> **What is expected**: Each line of the data below should be restated exactly, with images left out.

> **Data section**:
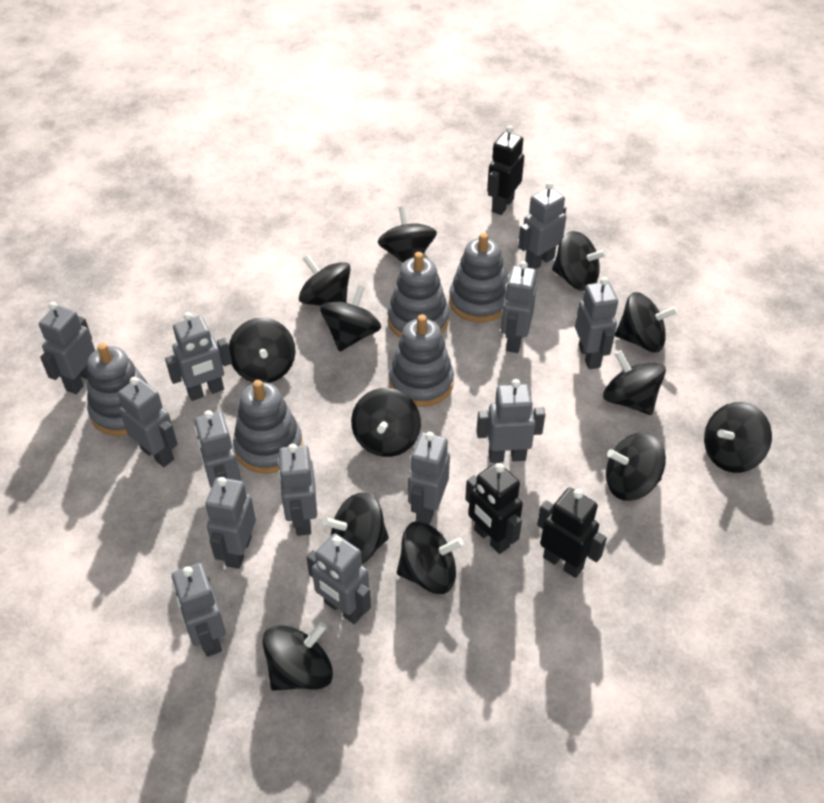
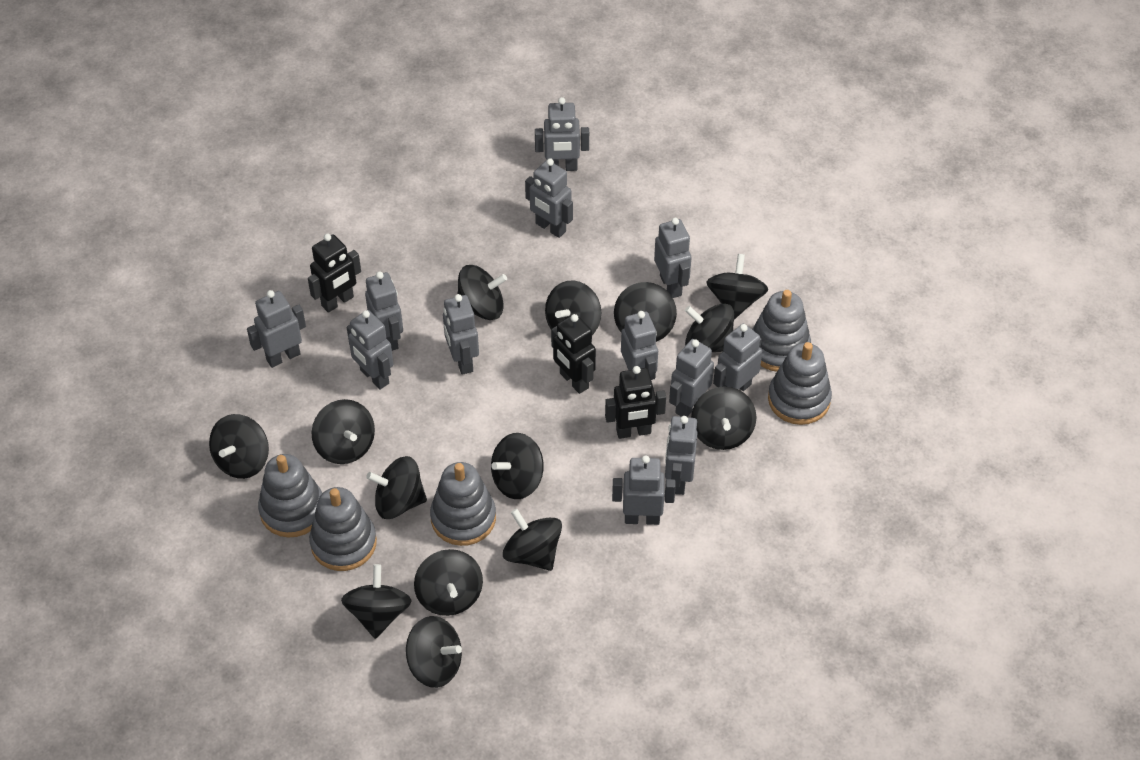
black spinning top: 13 -> 14
grey robot: 13 -> 12

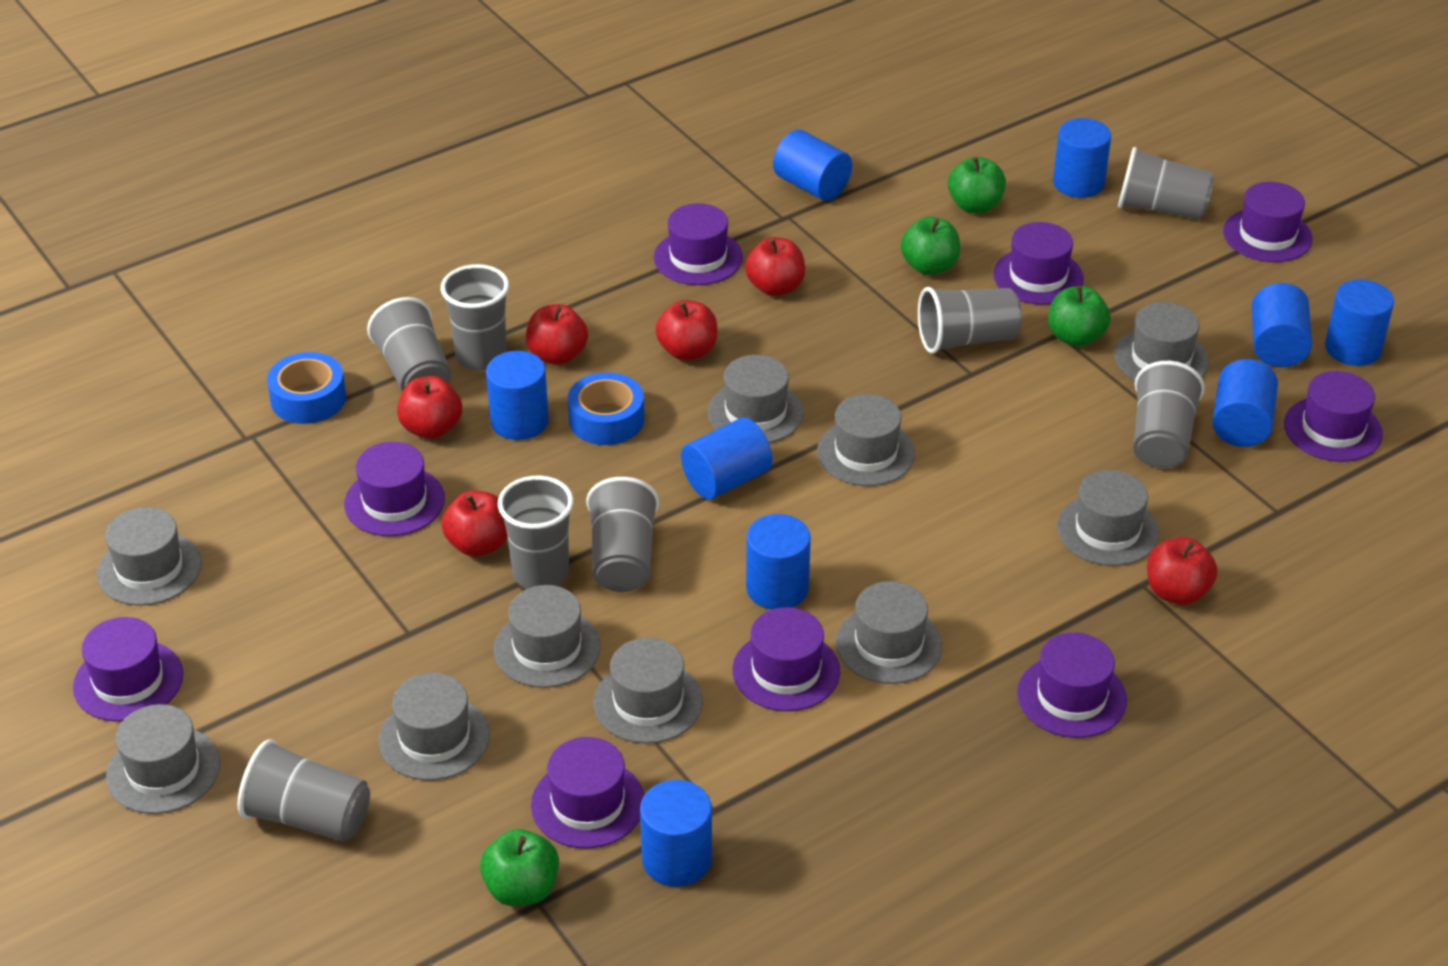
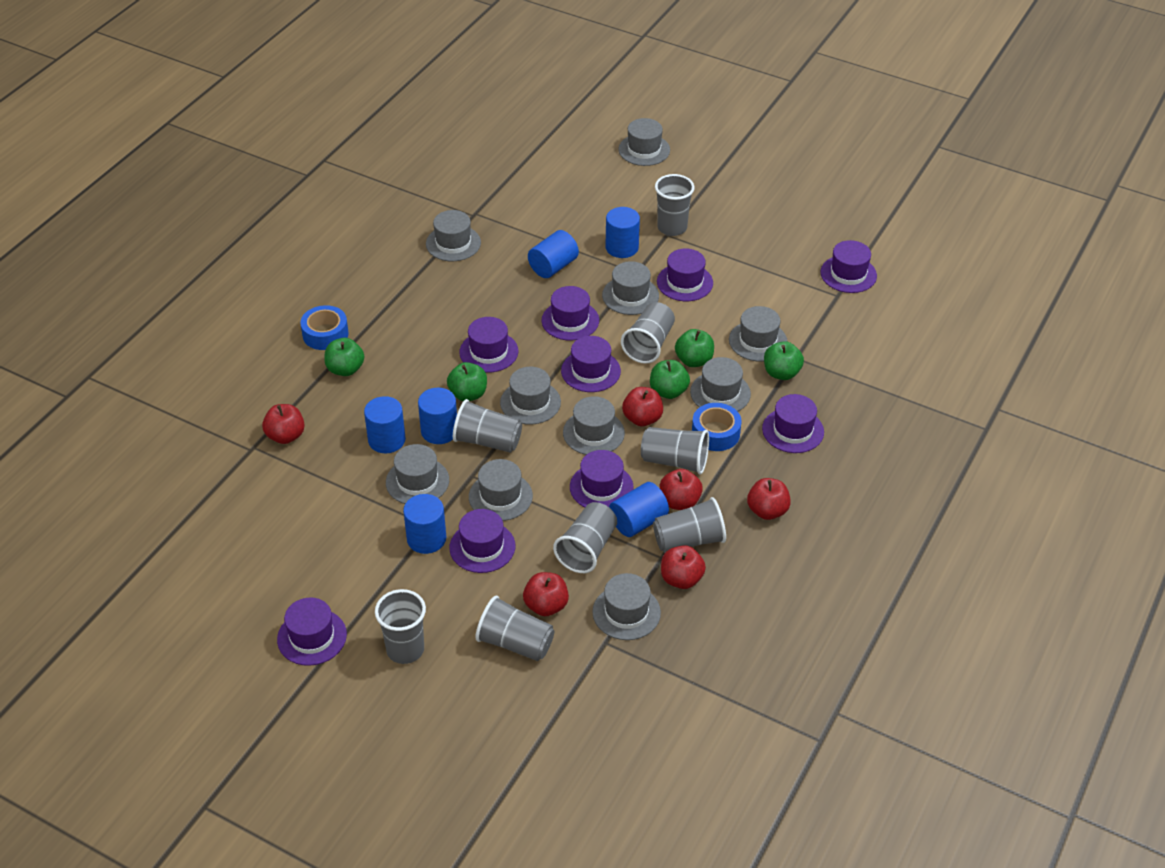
blue cylinder: 9 -> 6
green apple: 4 -> 5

> **Solution to the exercise**:
black spinning top: 13 -> 14
grey robot: 13 -> 12

blue cylinder: 9 -> 6
green apple: 4 -> 5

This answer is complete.